◆ Given information:
········
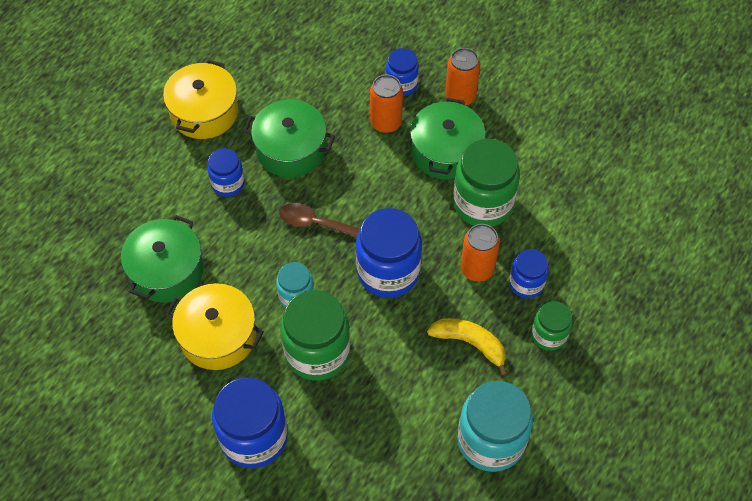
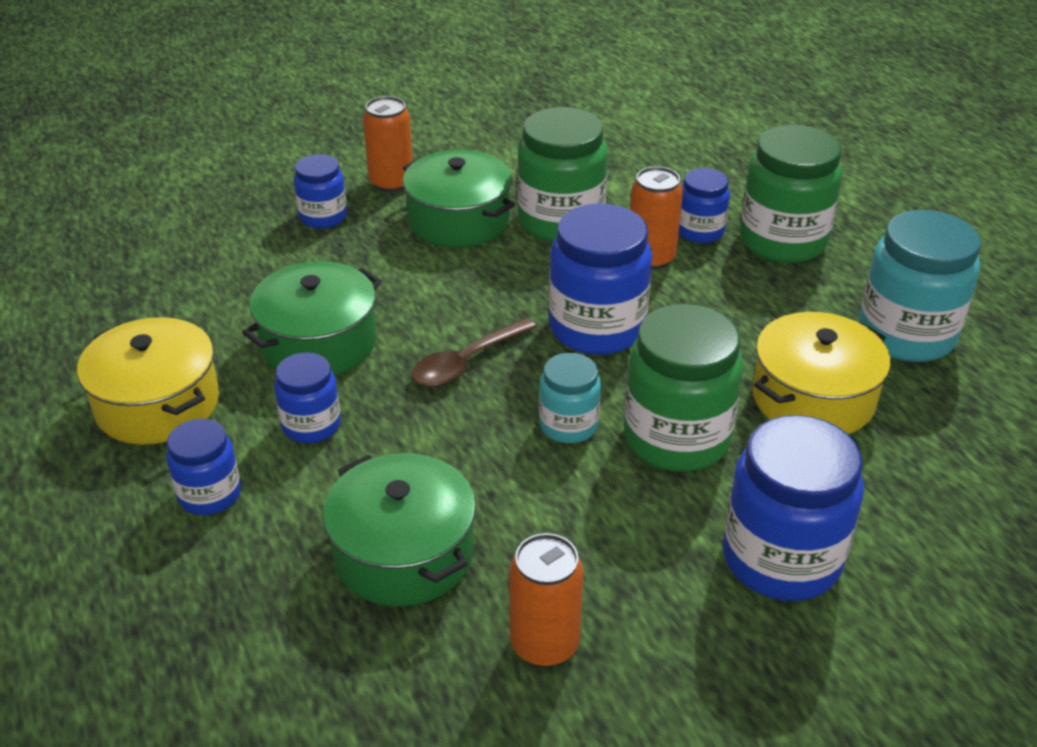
camera: 60 degrees left, 20 degrees down
(159, 172) = (210, 494): none -> blue jar
(218, 336) = (573, 535): yellow pot -> yellow pot (813, 398)
(386, 123) = (367, 249): orange can -> orange can (544, 644)
(470, 343) = (755, 301): yellow banana -> none
(549, 335) = (782, 241): green jar -> green jar, size x1.79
········
Print nothing except the lines from the line containing "(470, 343) = (755, 301): yellow" to the end of the listing, exactly as written.

◆ Response:
(470, 343) = (755, 301): yellow banana -> none
(549, 335) = (782, 241): green jar -> green jar, size x1.79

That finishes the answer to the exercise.